> [EXERCISE]: In the copy, include no images. Reproduce the entries exactly.

> [MATERIAL FOR THIS TASK]:
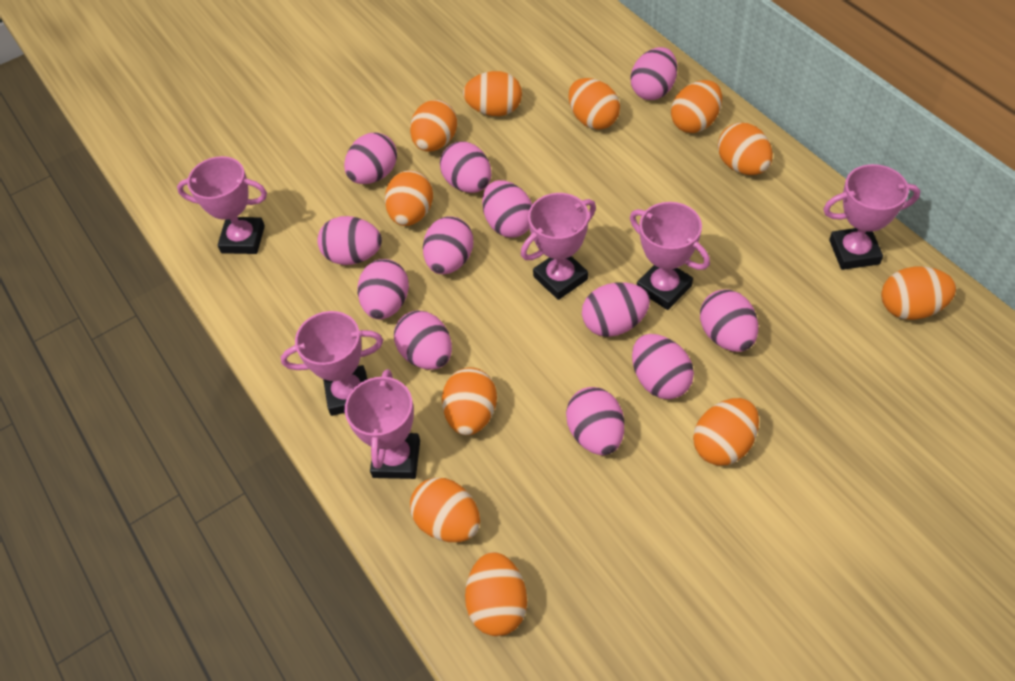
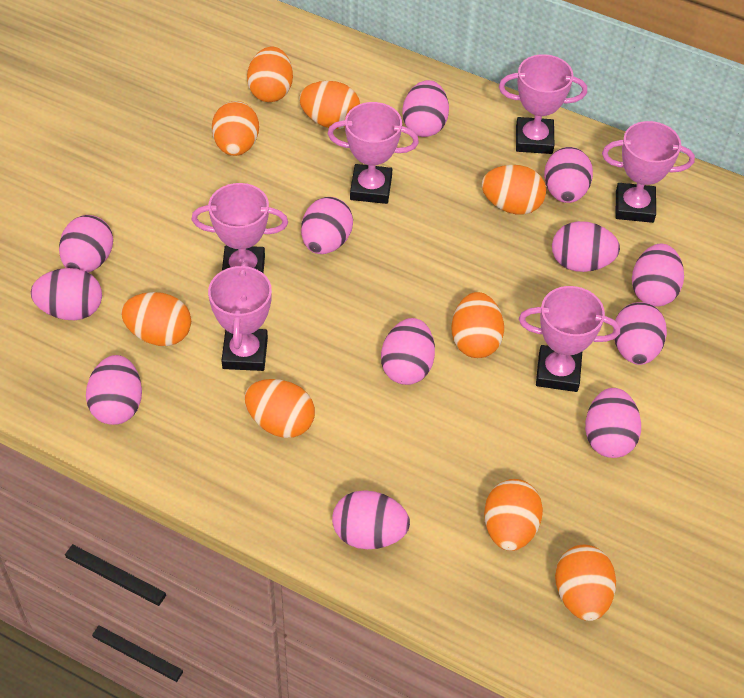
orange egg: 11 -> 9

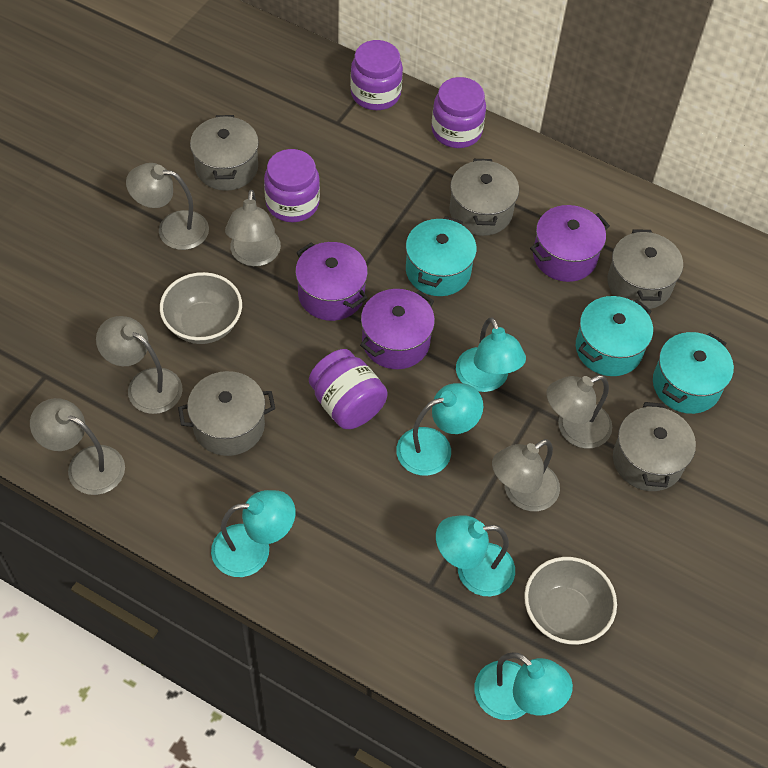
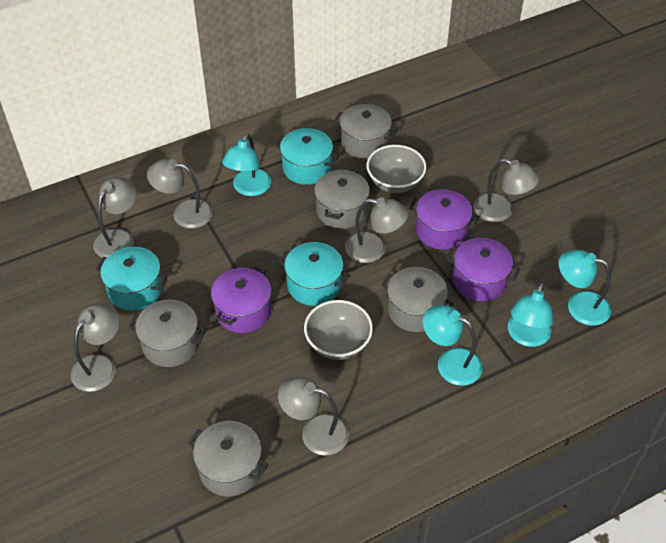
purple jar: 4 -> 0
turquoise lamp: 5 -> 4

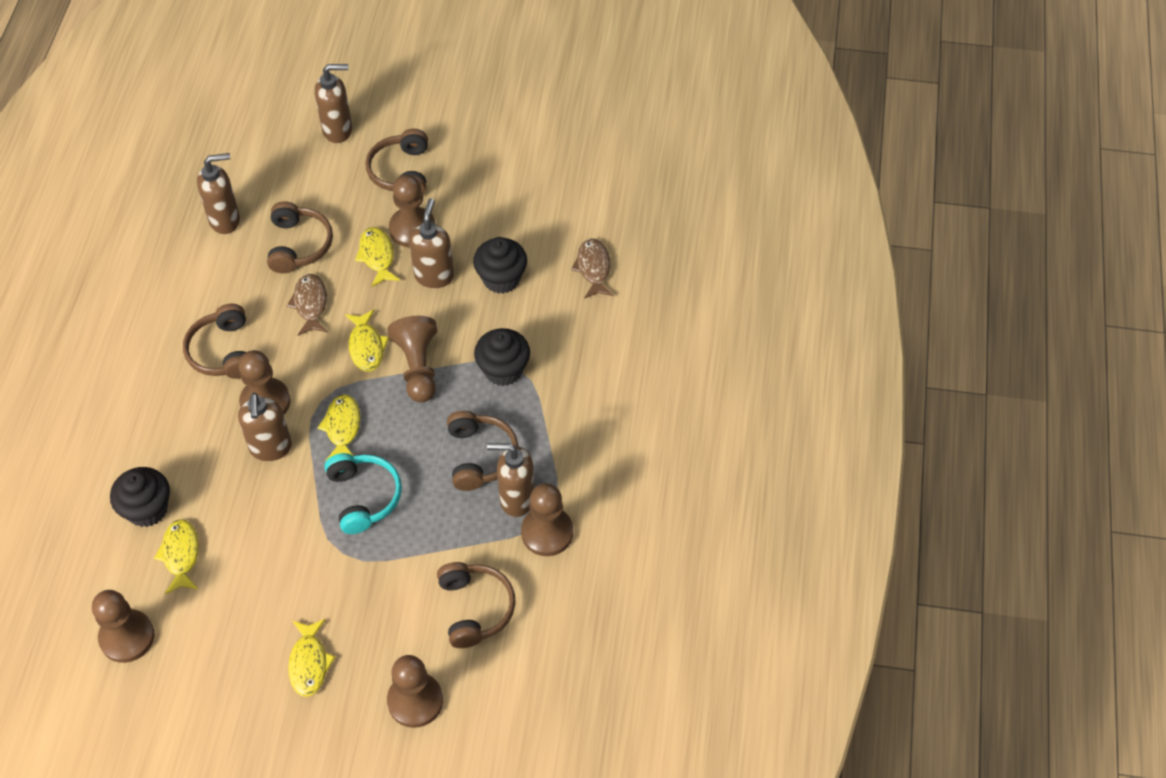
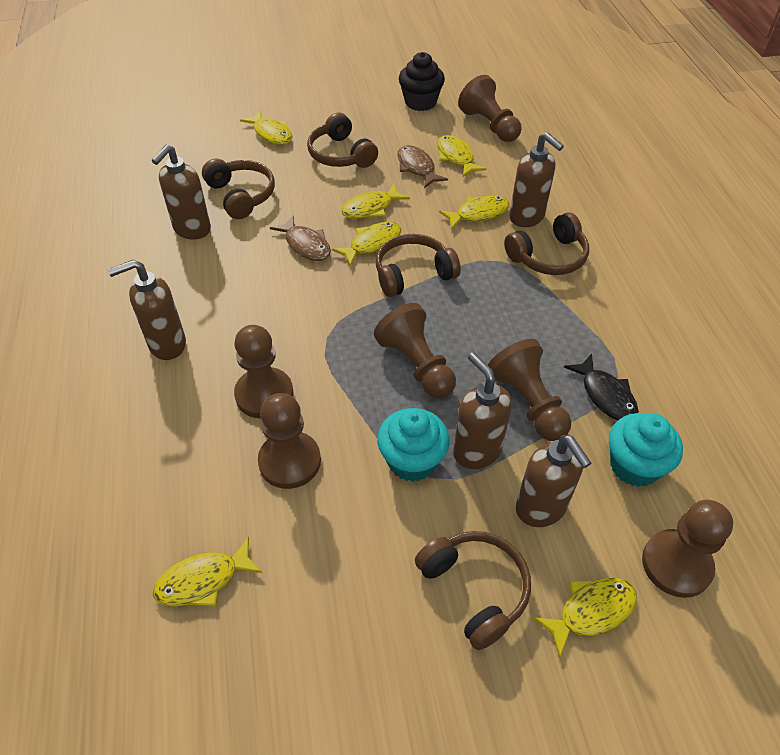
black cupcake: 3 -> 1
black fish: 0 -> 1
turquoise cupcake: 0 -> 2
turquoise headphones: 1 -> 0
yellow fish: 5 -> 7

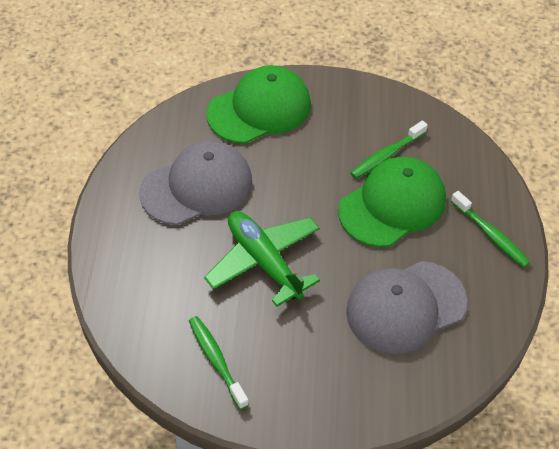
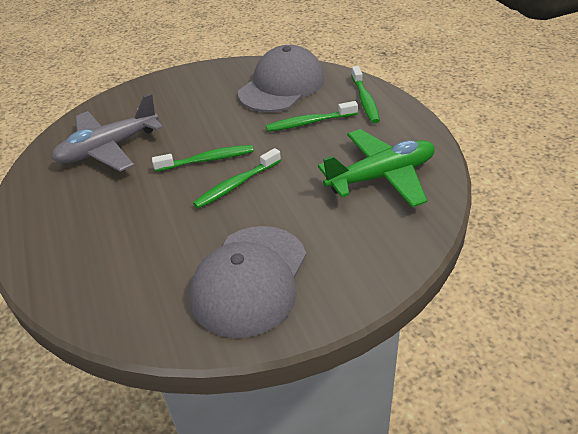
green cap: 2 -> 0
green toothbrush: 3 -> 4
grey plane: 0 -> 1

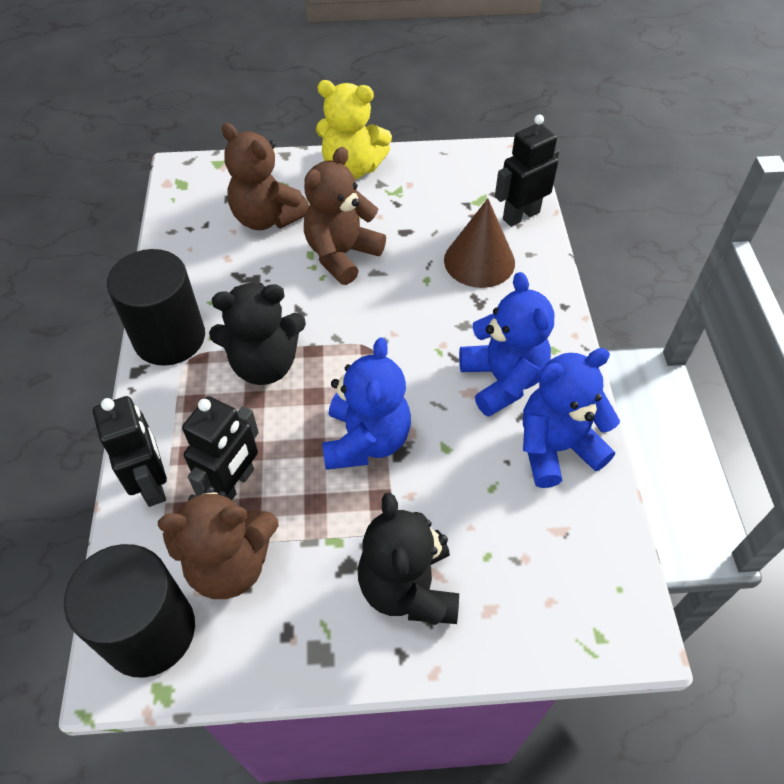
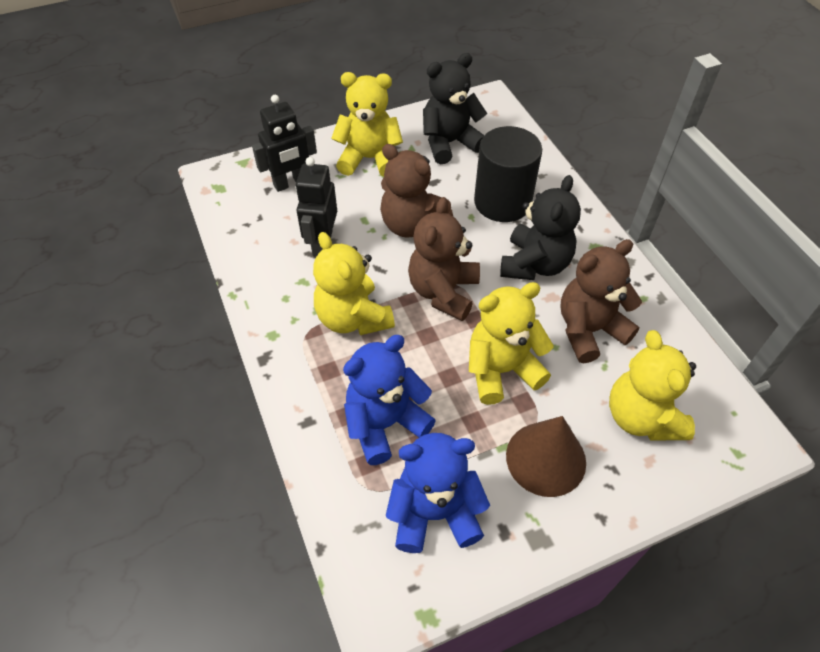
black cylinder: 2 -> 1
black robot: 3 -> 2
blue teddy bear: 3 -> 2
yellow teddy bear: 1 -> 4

> [EXPECTED OUTPUT]:
orange egg: 11 -> 9

purple jar: 4 -> 0
turquoise lamp: 5 -> 4

black cupcake: 3 -> 1
black fish: 0 -> 1
turquoise cupcake: 0 -> 2
turquoise headphones: 1 -> 0
yellow fish: 5 -> 7

green cap: 2 -> 0
green toothbrush: 3 -> 4
grey plane: 0 -> 1

black cylinder: 2 -> 1
black robot: 3 -> 2
blue teddy bear: 3 -> 2
yellow teddy bear: 1 -> 4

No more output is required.